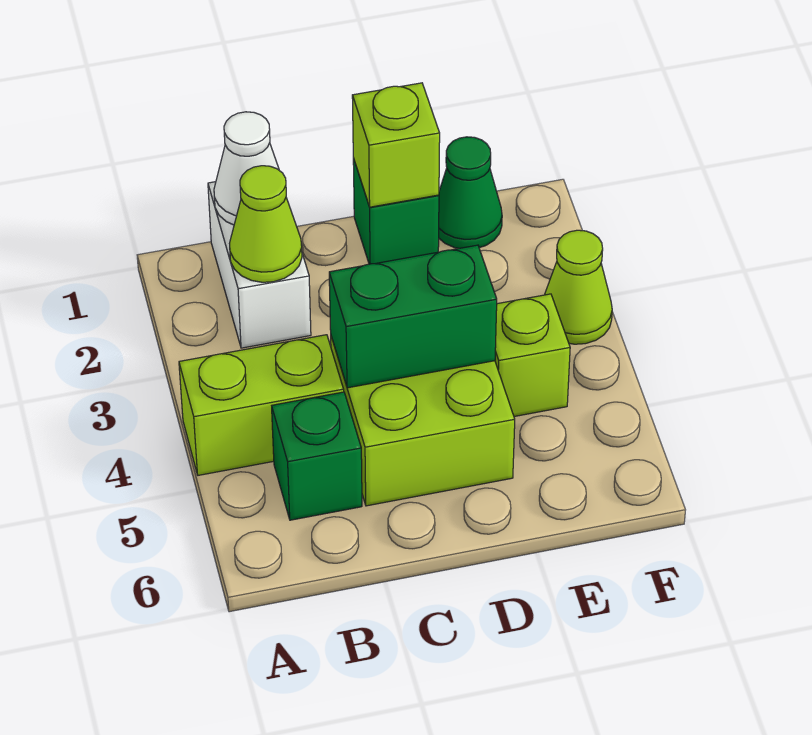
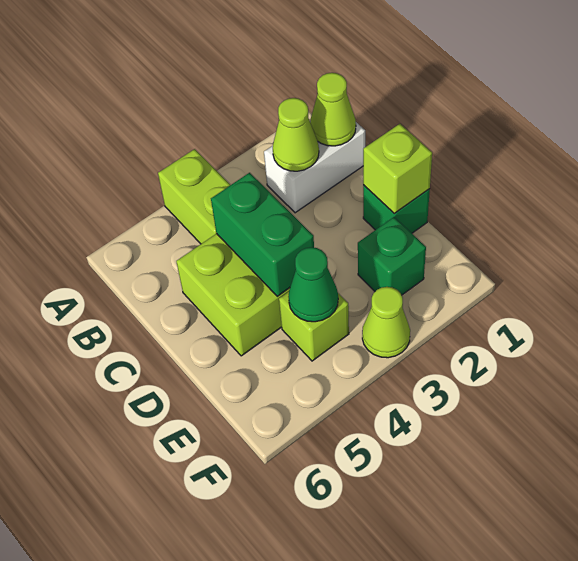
white cone B1 level 2 -> lime cone B1 level 2
green brick B5 level 1 -> green brick E2 level 1
green cone E1 level 1 -> green cone E4 level 2

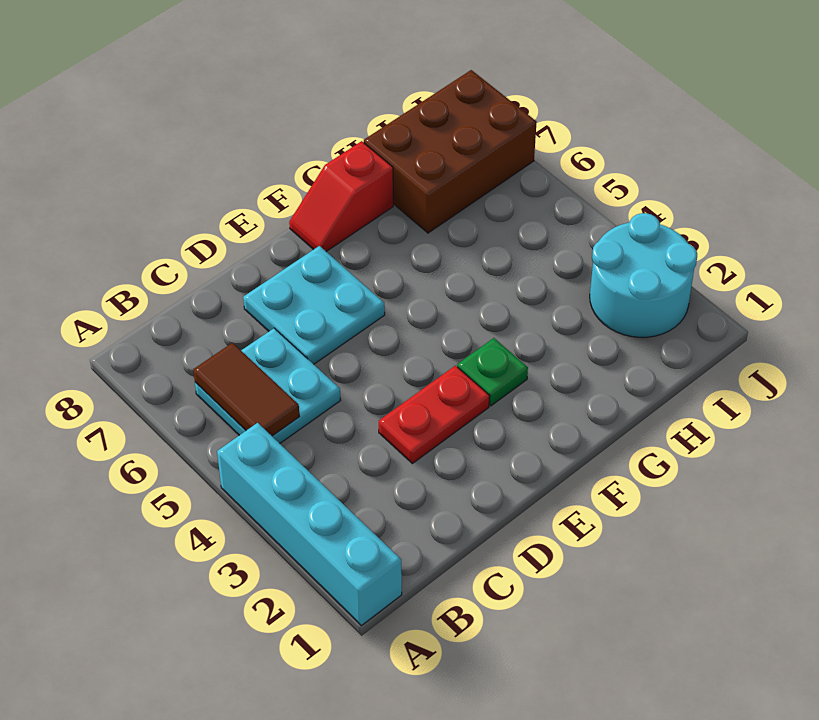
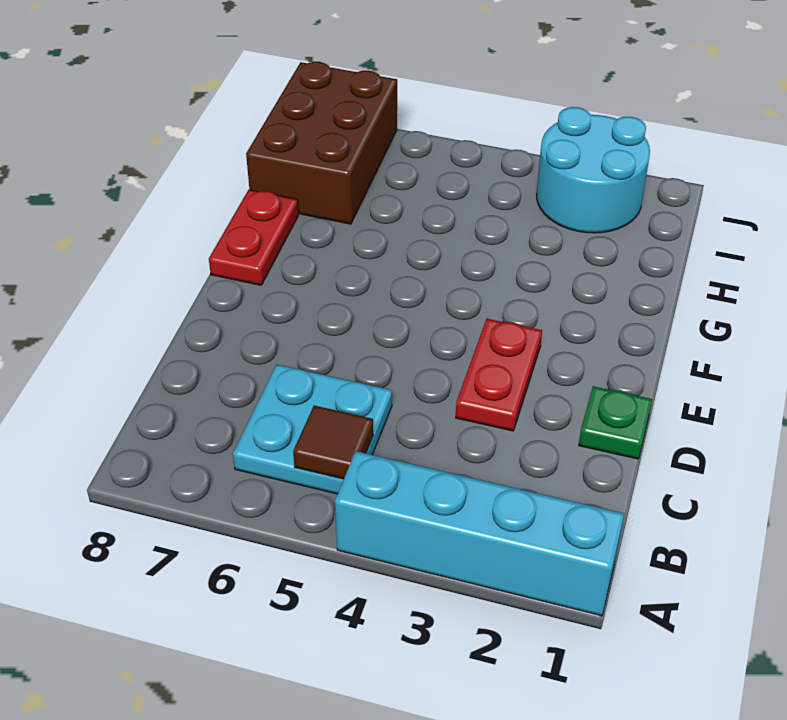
brown tile B5:B6 level 2 -> brown tile B5 level 2
cyan plate D6:E7 level 1 -> none
green plate F3 level 1 -> green plate D1 level 1
red slope F8:G8 level 1 top G -> red plate F8:G8 level 1

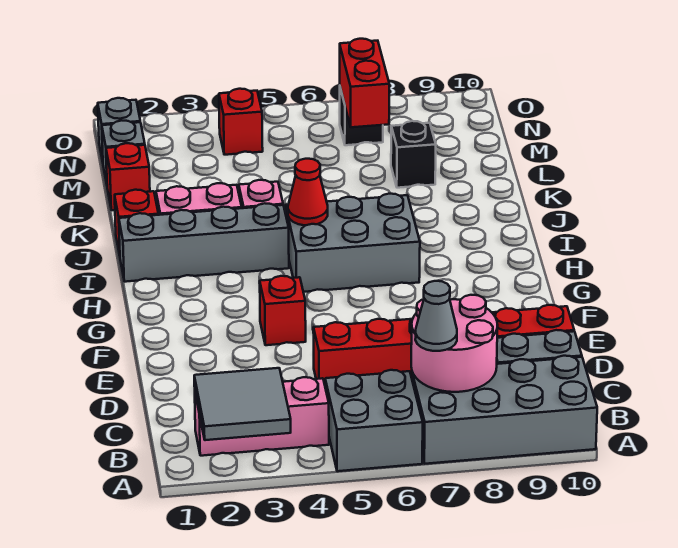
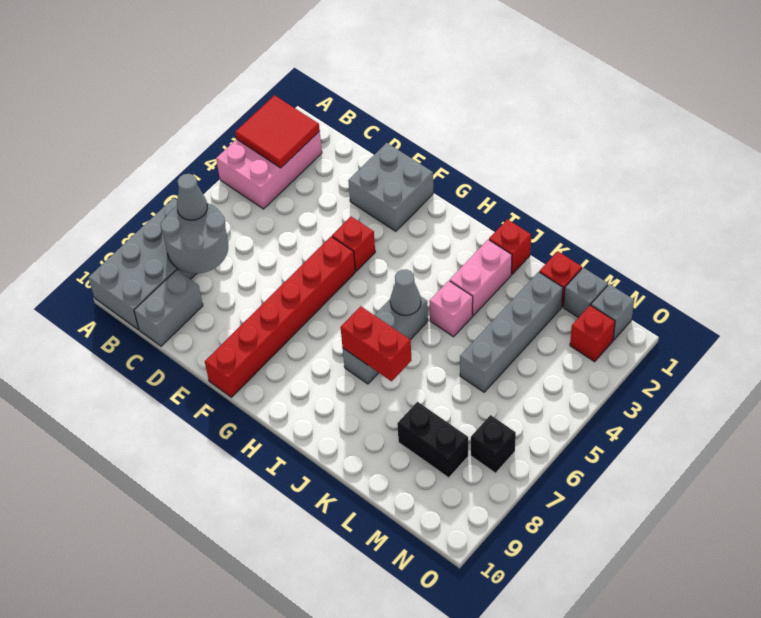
grey tile A2:B3 level 2 -> red tile A2:B3 level 2
grey brick A5:B6 level 1 -> grey brick E1:F2 level 1
pink brick B2:B4 level 1 -> pink brick A2:B4 level 1
pink round brick B7:C8 level 2 -> grey round brick B7:C8 level 2
red brick D5:D10 level 1 -> red brick F5:F10 level 1
grey brick H5:I7 level 1 -> grey brick I5:I7 level 1
grey brick I1:I4 level 1 -> grey brick L2:L5 level 1
red cone I5 level 2 -> grey cone I5 level 2
black brick L8 level 1 -> black brick L8:M8 level 1
red brick M7:N7 level 2 -> red brick I7:J7 level 2
red brick N4 level 1 -> red brick N2 level 1

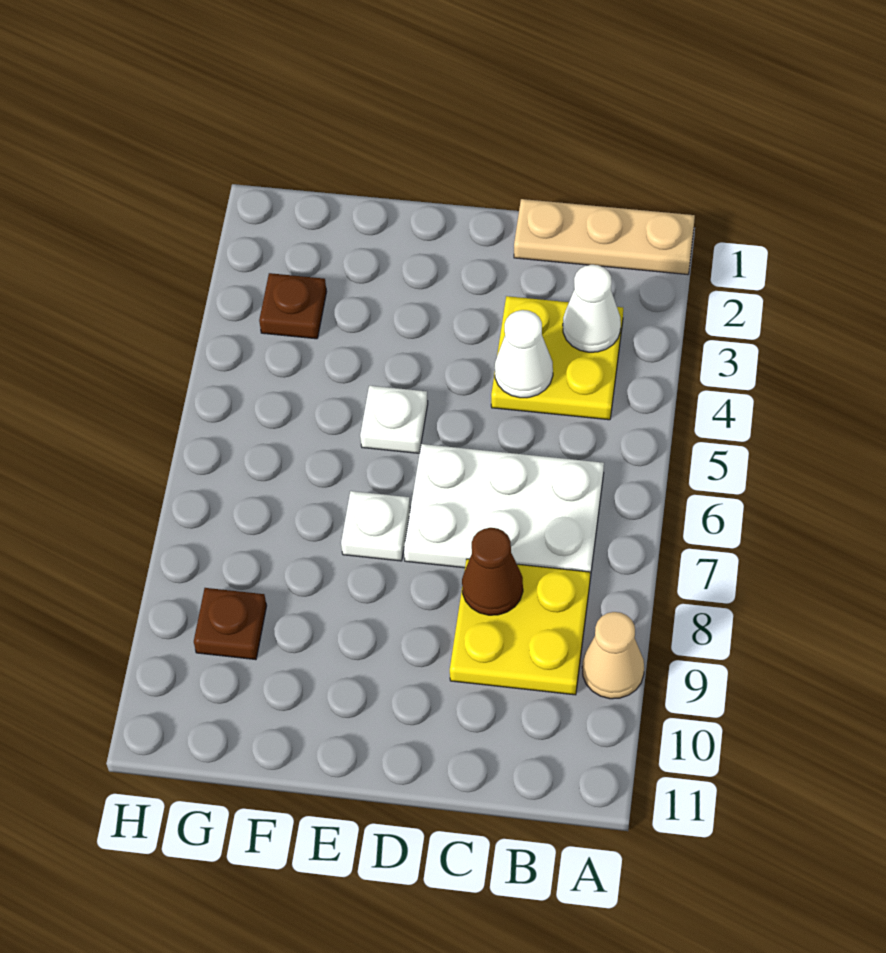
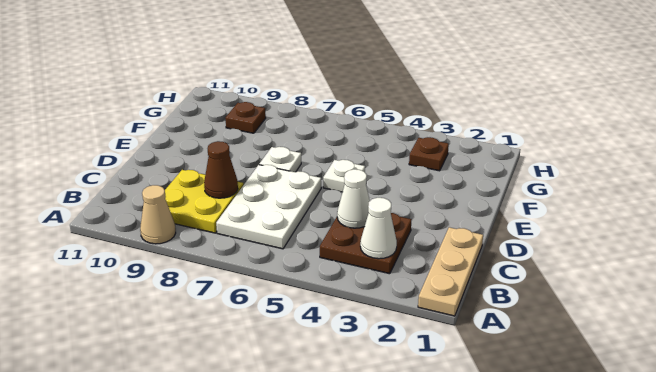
yellow plate B3:C4 level 1 -> brown plate B3:C4 level 1

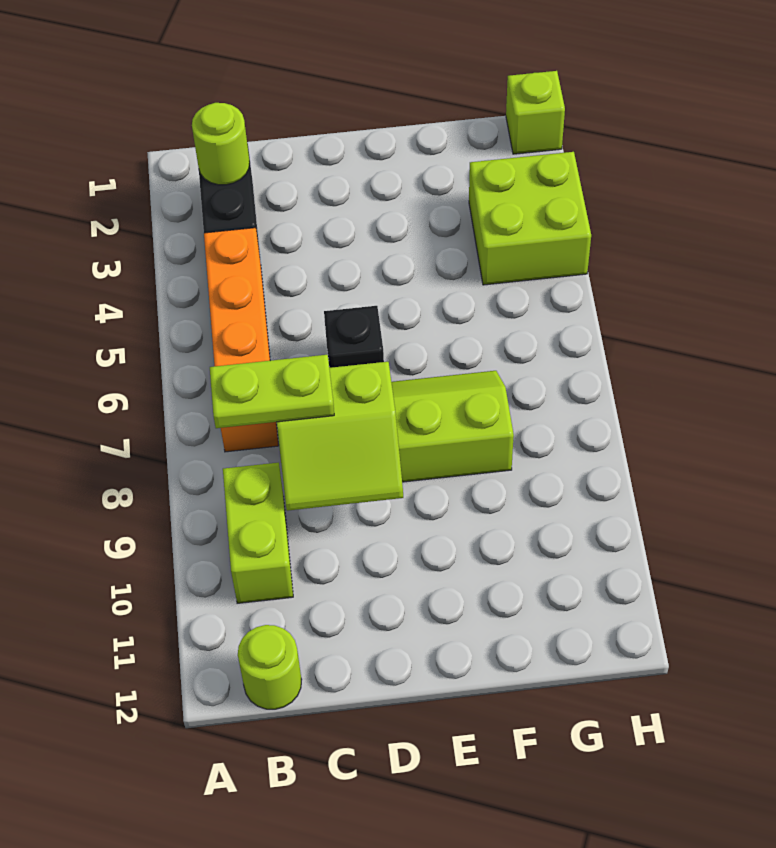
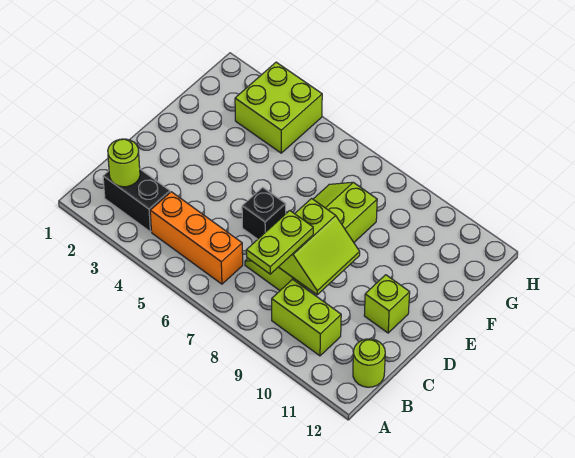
orange brick B4:B7 level 1 -> orange brick B4:B6 level 1
lime brick H1 level 1 -> lime brick D11 level 1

## To do
Beginning with the line containing "grey brick A5:B6" and ending with the line containing "red cone I5 level 2 -> grey cone I5 level 2", extract those lines exactly from the listing above, and only those.

## Response for this exercise
grey brick A5:B6 level 1 -> grey brick E1:F2 level 1
pink brick B2:B4 level 1 -> pink brick A2:B4 level 1
pink round brick B7:C8 level 2 -> grey round brick B7:C8 level 2
red brick D5:D10 level 1 -> red brick F5:F10 level 1
grey brick H5:I7 level 1 -> grey brick I5:I7 level 1
grey brick I1:I4 level 1 -> grey brick L2:L5 level 1
red cone I5 level 2 -> grey cone I5 level 2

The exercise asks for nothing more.